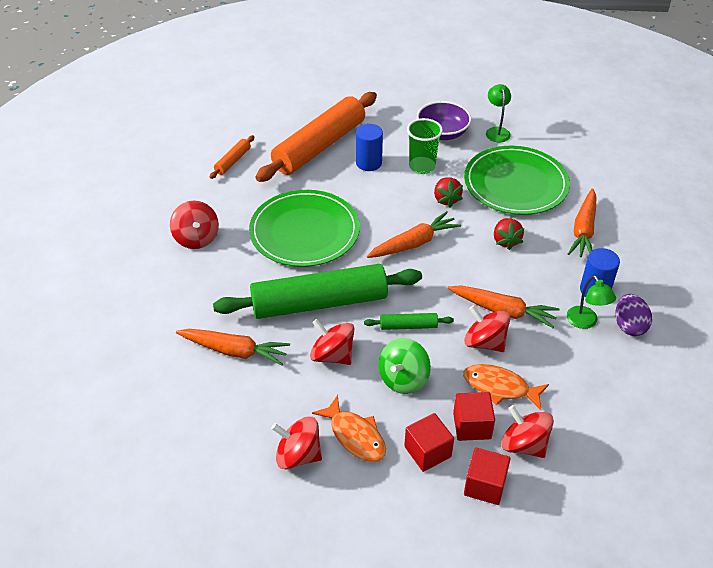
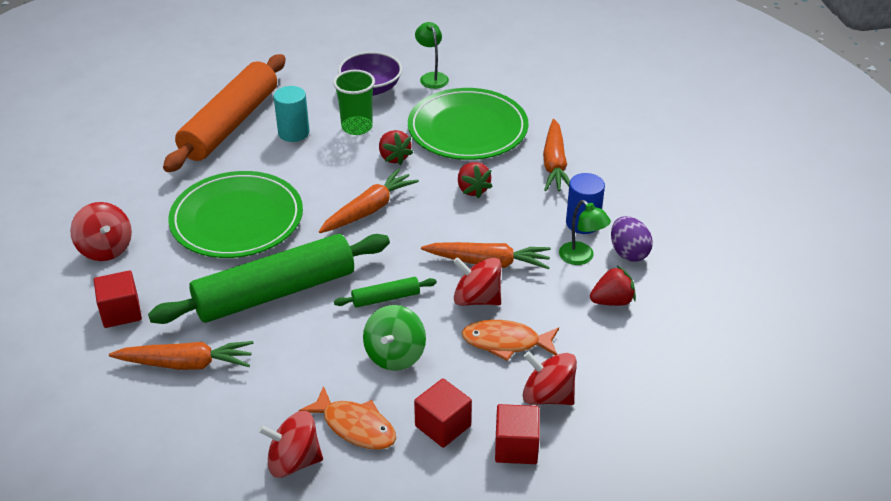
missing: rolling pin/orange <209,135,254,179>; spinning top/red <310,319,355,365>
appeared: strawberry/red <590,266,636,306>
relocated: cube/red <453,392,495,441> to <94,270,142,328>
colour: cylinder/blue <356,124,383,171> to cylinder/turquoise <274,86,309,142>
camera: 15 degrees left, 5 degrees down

================

In your transcription of the listing above, match each line exactly and include no pictures.

• [Task output]:
missing: rolling pin/orange <209,135,254,179>; spinning top/red <310,319,355,365>
appeared: strawberry/red <590,266,636,306>
relocated: cube/red <453,392,495,441> to <94,270,142,328>
colour: cylinder/blue <356,124,383,171> to cylinder/turquoise <274,86,309,142>
camera: 15 degrees left, 5 degrees down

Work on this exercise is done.